Dataset
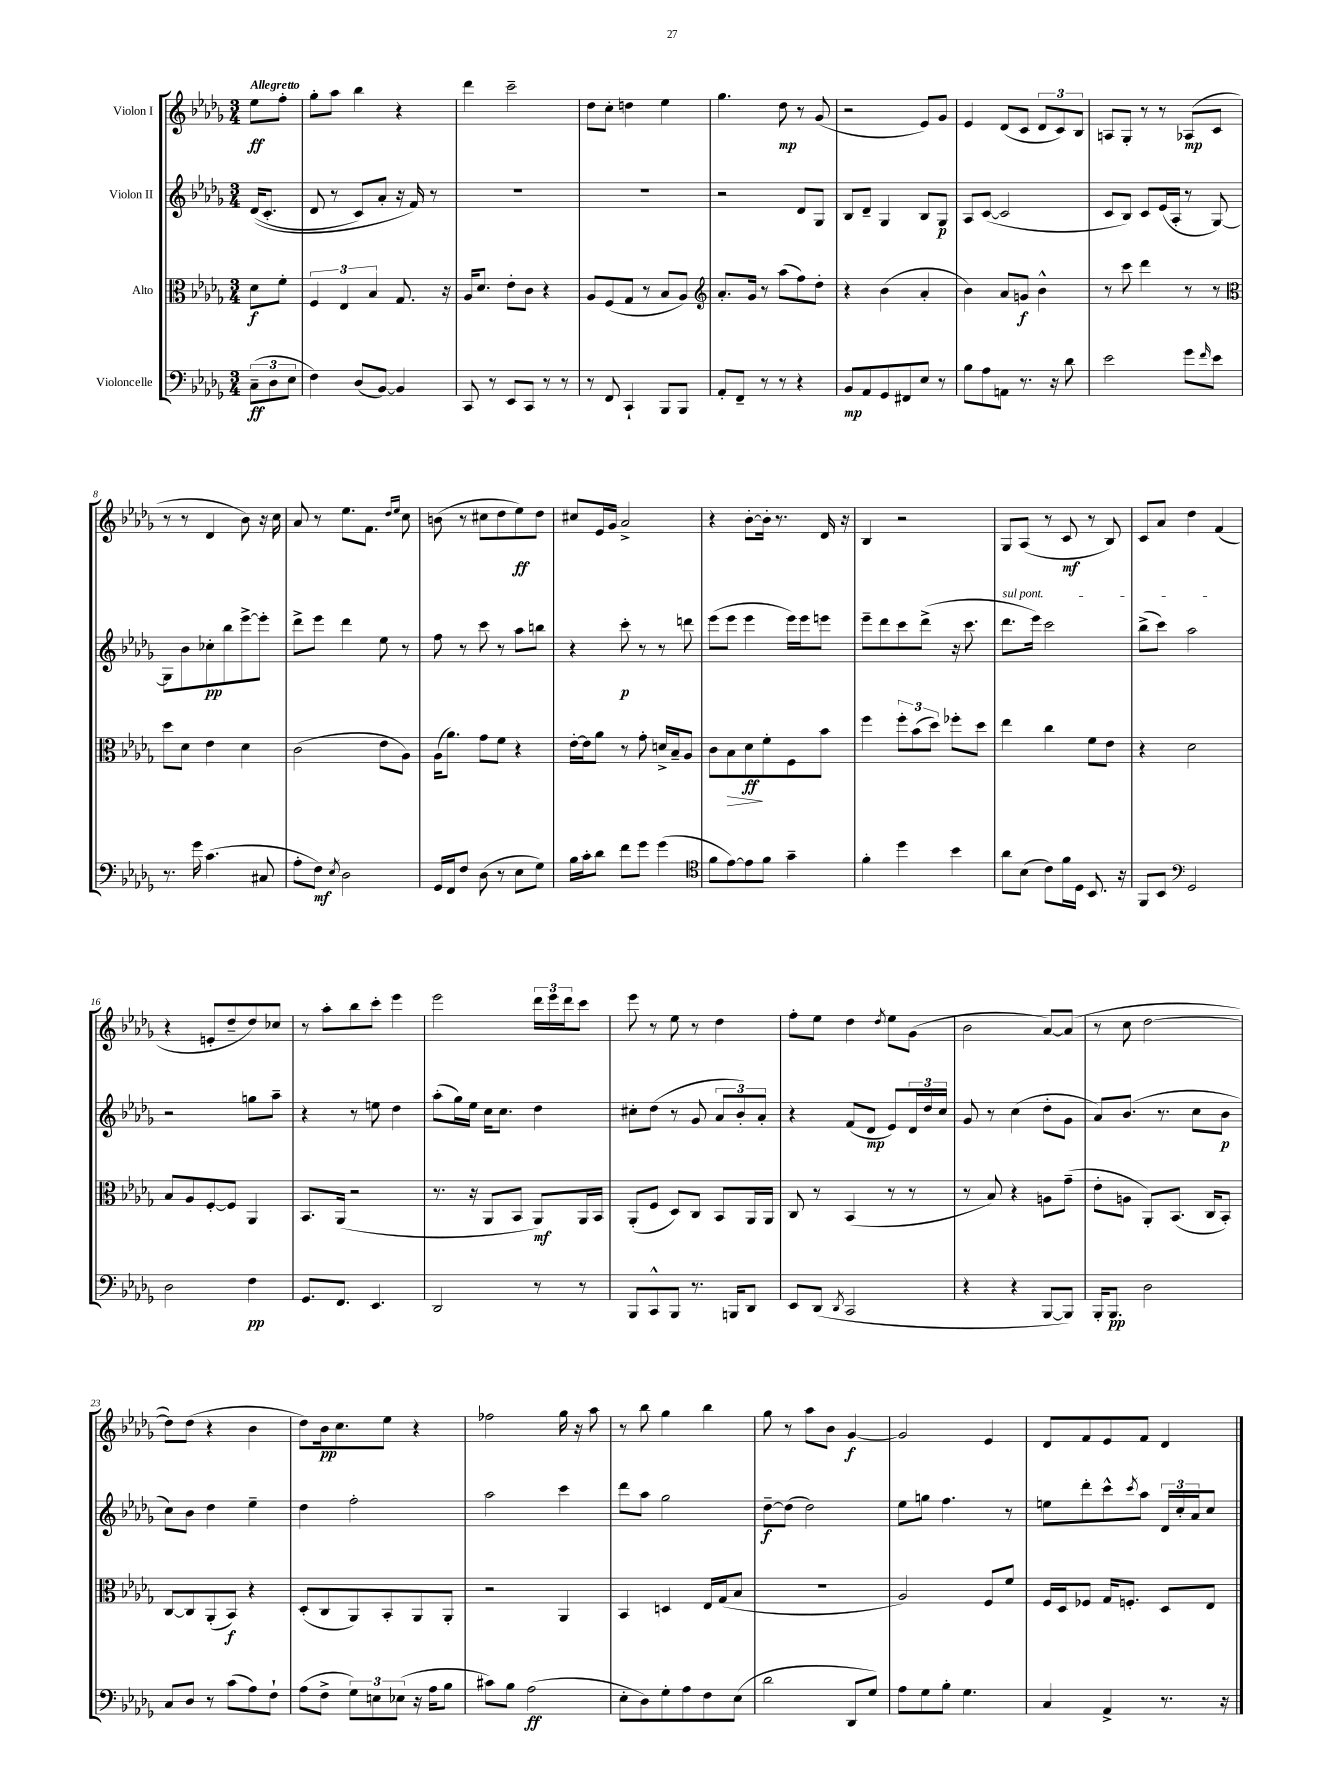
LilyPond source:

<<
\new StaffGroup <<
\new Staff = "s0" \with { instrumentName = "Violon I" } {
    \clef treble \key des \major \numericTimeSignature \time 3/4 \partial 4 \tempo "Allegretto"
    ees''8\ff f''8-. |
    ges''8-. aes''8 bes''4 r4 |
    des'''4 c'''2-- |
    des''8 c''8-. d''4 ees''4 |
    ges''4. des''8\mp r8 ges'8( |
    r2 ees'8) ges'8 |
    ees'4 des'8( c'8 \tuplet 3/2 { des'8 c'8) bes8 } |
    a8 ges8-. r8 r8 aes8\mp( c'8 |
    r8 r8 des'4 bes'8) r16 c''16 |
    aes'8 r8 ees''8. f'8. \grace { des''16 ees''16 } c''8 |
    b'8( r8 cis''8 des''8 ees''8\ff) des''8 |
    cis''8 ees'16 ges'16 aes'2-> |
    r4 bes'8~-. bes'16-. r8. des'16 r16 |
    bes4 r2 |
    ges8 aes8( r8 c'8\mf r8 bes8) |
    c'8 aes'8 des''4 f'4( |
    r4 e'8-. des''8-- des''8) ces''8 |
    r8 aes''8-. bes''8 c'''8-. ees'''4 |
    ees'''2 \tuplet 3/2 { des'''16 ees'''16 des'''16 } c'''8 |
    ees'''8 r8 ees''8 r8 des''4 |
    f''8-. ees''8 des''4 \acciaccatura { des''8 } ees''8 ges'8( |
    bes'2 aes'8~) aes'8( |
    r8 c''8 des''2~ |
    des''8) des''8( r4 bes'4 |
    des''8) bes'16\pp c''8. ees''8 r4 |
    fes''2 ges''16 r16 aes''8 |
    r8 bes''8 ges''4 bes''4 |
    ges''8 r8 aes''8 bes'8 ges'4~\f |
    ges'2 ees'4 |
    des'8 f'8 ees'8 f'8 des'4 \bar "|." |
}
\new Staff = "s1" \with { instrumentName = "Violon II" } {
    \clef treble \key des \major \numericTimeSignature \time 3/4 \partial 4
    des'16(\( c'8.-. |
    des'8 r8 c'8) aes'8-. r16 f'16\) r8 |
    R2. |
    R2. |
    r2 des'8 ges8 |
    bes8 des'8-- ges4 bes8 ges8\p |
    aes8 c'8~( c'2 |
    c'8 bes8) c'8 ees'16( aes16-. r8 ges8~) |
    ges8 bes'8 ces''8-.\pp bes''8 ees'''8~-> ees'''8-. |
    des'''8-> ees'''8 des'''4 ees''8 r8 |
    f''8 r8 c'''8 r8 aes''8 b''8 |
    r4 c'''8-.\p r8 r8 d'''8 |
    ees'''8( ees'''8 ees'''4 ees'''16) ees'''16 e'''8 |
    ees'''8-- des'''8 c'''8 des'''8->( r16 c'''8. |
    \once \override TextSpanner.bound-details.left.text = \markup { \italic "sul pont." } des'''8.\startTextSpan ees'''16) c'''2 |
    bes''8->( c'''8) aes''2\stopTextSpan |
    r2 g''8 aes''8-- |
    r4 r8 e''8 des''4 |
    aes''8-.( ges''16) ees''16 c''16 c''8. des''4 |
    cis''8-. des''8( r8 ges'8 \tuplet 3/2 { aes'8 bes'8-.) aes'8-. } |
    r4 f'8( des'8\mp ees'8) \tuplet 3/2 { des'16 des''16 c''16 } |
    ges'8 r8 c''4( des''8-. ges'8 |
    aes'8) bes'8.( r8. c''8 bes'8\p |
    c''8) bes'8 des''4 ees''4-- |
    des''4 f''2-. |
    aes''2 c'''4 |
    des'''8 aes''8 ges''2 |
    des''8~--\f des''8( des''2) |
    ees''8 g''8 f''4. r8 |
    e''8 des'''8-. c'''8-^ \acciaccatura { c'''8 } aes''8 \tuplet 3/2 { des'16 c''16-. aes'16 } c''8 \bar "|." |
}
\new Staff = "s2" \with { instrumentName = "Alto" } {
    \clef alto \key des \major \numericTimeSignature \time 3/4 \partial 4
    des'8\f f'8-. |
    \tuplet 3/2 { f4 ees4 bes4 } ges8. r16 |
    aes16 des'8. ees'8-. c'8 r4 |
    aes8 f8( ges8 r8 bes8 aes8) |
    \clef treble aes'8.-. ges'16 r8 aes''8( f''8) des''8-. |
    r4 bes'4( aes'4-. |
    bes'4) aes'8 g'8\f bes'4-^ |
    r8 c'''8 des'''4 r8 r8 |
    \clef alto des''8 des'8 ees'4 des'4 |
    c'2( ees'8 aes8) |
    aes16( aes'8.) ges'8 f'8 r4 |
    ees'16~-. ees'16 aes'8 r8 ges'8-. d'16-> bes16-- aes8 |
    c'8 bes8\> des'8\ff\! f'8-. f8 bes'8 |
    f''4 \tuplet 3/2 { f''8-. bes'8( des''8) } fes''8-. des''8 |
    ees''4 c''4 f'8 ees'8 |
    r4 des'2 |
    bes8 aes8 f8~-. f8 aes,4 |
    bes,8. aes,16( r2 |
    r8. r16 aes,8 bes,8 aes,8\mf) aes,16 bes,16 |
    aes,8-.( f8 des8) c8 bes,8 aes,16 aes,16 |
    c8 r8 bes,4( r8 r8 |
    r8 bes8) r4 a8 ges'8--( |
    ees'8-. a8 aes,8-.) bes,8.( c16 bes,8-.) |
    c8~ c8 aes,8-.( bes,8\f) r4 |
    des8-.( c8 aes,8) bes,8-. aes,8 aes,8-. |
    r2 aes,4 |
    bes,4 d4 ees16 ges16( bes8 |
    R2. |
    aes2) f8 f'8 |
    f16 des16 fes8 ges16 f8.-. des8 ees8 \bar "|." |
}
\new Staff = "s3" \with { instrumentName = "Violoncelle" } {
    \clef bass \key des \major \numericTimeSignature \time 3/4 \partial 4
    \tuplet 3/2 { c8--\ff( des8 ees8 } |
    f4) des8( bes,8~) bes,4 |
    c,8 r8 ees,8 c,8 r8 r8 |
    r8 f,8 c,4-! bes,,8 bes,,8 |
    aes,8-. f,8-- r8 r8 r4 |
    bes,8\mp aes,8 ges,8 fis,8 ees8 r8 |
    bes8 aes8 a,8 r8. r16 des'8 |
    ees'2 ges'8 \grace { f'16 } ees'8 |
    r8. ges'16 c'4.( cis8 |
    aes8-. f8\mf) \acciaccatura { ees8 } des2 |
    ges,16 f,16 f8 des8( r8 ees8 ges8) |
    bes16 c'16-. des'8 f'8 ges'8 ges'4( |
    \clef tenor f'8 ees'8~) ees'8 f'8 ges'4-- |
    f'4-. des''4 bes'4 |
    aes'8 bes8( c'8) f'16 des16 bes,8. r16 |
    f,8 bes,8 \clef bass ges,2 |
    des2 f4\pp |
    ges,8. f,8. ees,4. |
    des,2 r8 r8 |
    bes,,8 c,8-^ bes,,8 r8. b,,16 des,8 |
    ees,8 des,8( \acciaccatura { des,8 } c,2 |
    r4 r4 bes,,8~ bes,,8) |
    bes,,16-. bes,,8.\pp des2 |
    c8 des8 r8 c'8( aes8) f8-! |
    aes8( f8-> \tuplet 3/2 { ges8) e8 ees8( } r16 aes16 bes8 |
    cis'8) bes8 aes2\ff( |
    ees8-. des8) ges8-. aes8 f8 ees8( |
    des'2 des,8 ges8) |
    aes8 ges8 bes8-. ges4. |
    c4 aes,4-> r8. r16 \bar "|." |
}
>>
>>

...

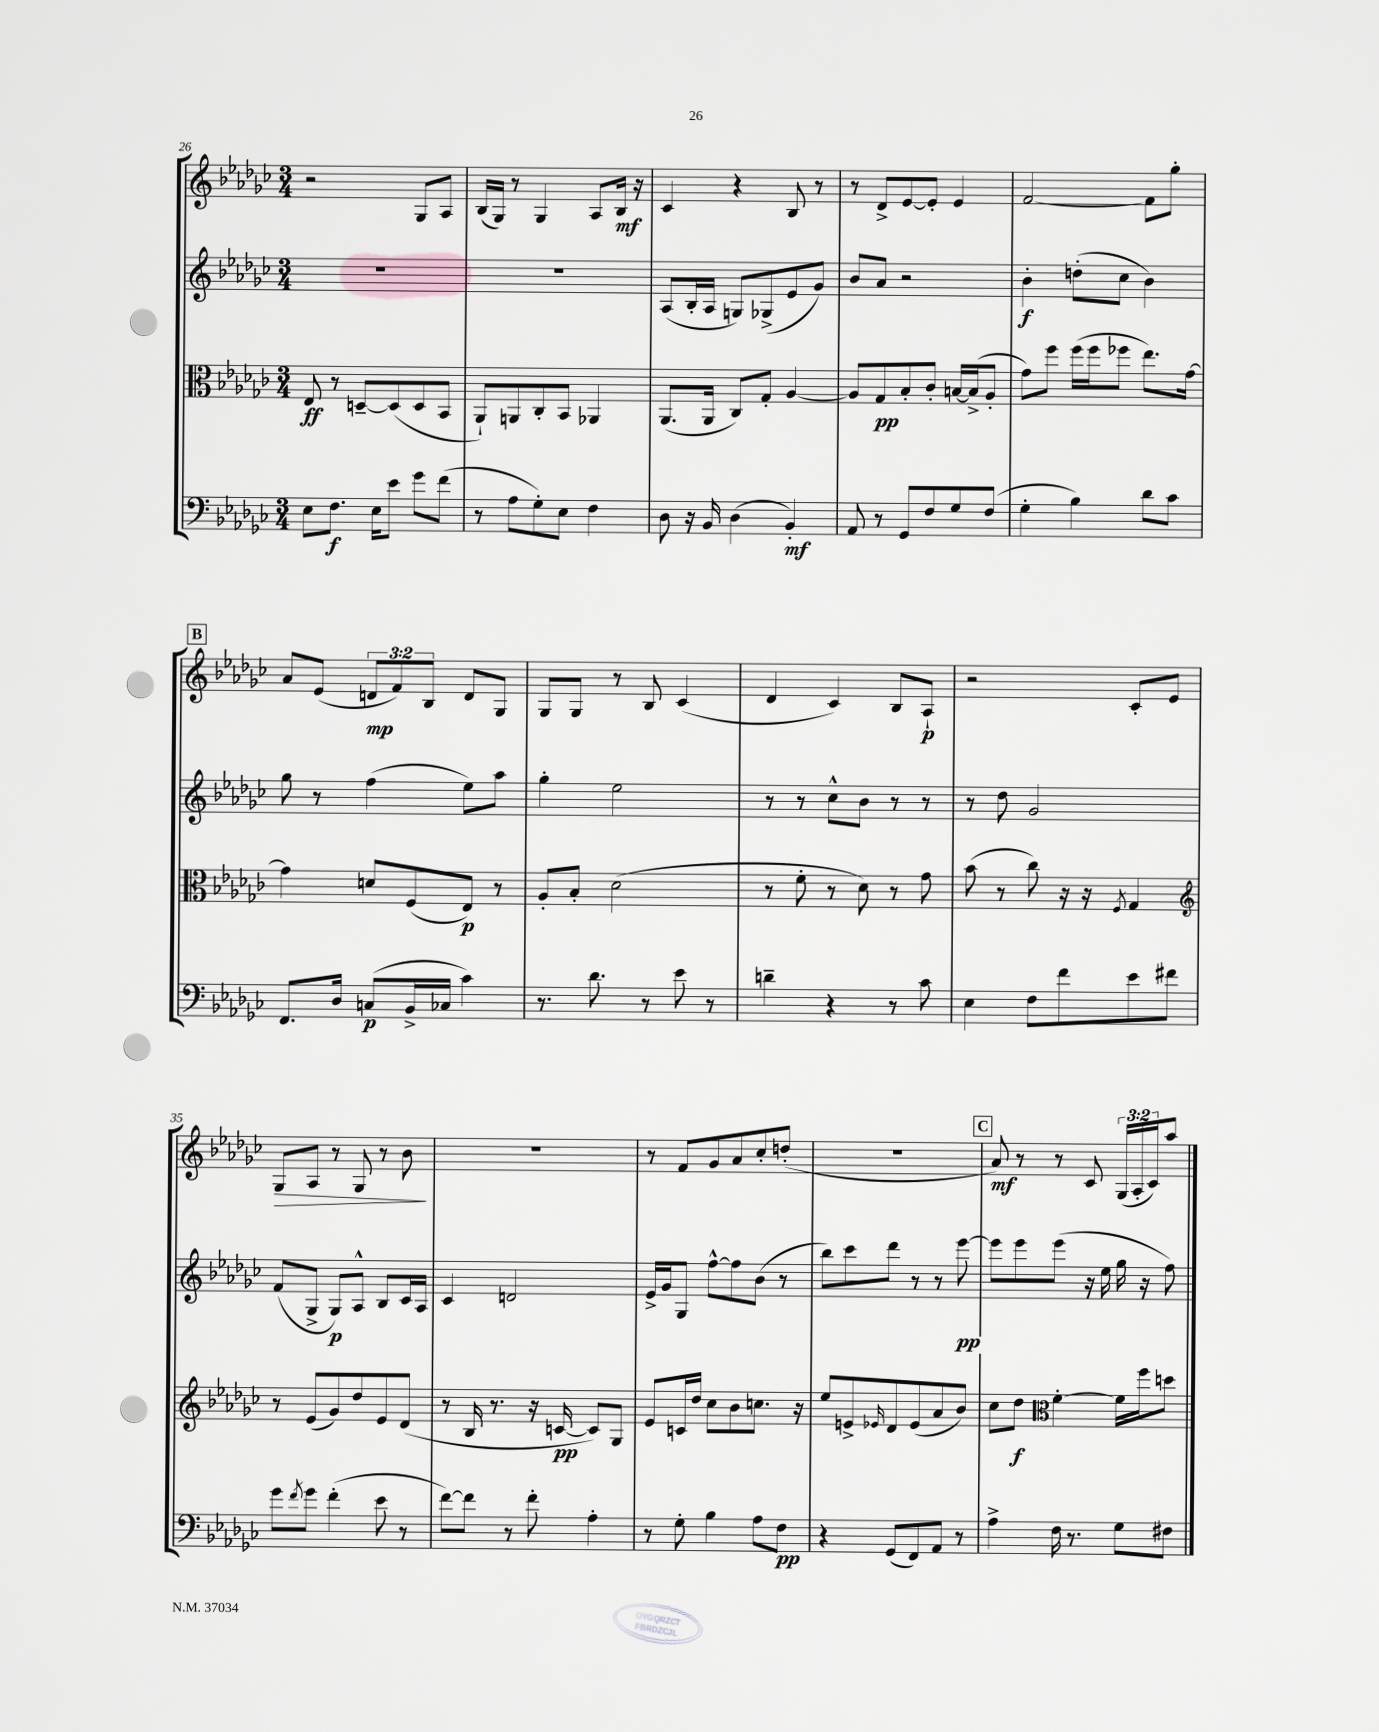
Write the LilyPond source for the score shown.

Written instruction
Find each row above that contains the word "bass", treating uppercase and lowercase as different, and copy every such row in full.

Exercise result
    \clef bass \key des \major \numericTimeSignature \time 3/4 \partial 4
    f,8 bes,8 \clef bass ges,2 |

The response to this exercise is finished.